Material provided:
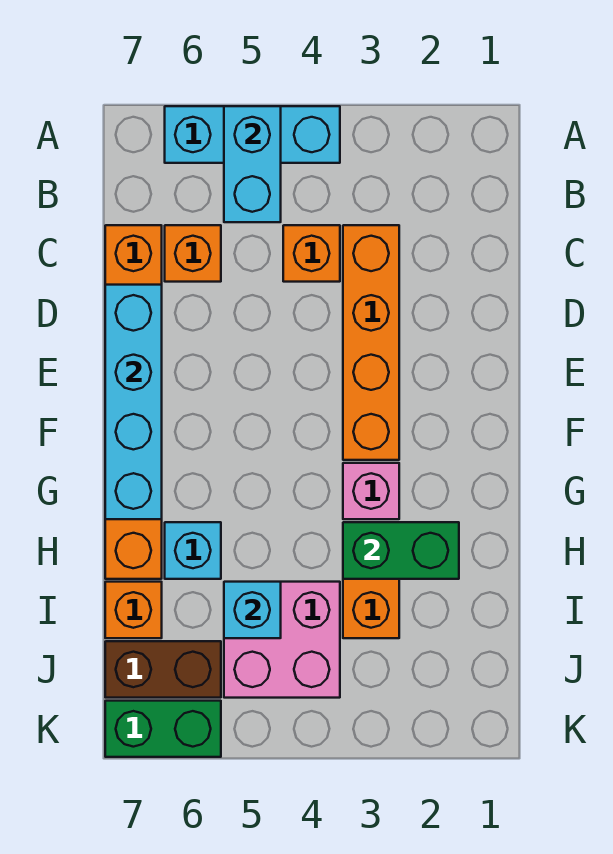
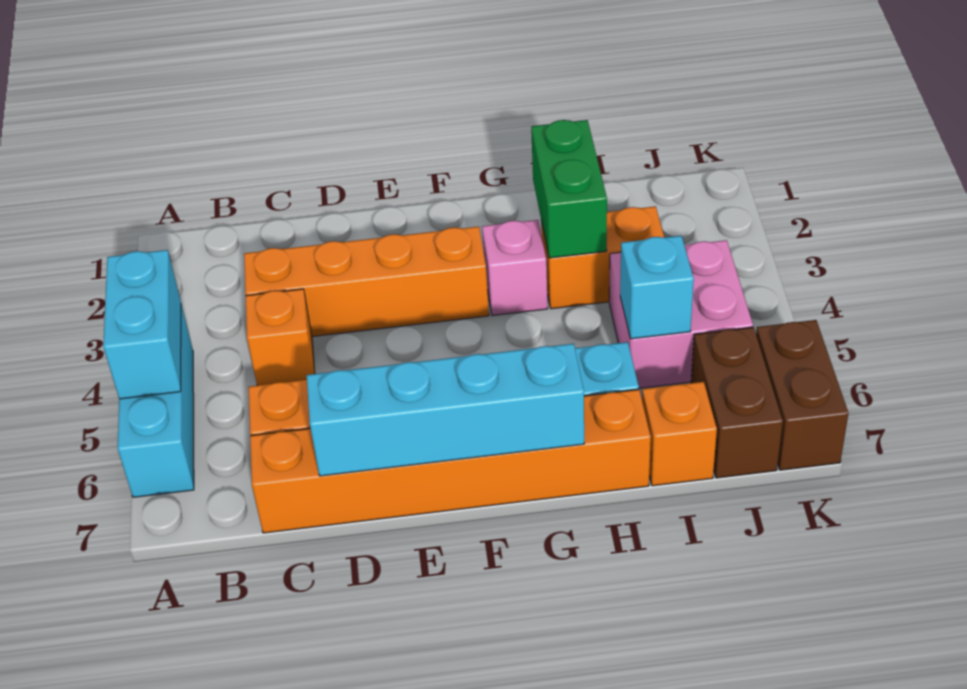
cyan brick A5:B5 level 2 -> cyan brick A4:A5 level 2
green brick K6:K7 level 1 -> brown brick K6:K7 level 1

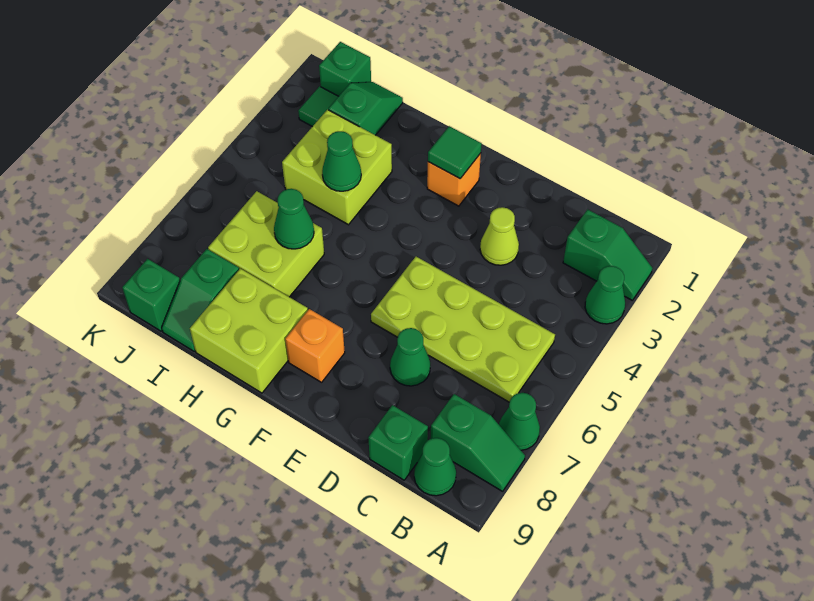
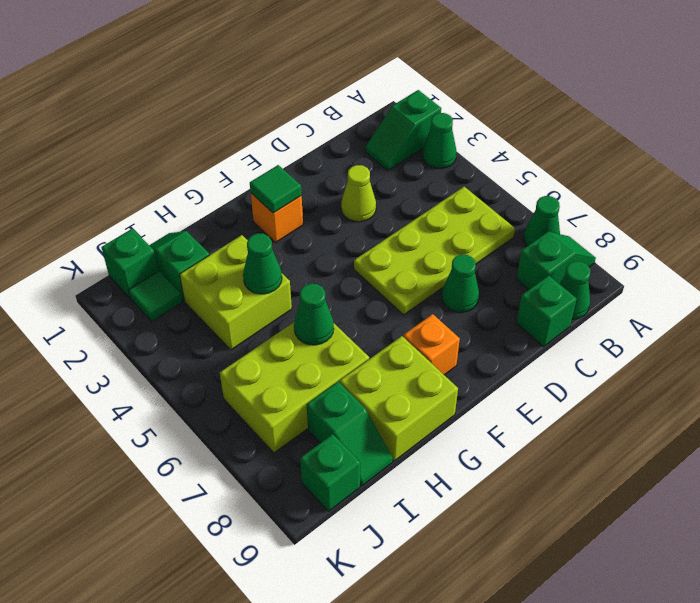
green slope A2:B2 level 1 top B -> green slope A2:B2 level 1 top A
lime brick H6:I7 level 1 -> lime brick H6:J7 level 1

Assignment: Excluding pictures, reproduce the listing above exactly as it stands.

Solved problem:
cyan brick A5:B5 level 2 -> cyan brick A4:A5 level 2
green brick K6:K7 level 1 -> brown brick K6:K7 level 1

green slope A2:B2 level 1 top B -> green slope A2:B2 level 1 top A
lime brick H6:I7 level 1 -> lime brick H6:J7 level 1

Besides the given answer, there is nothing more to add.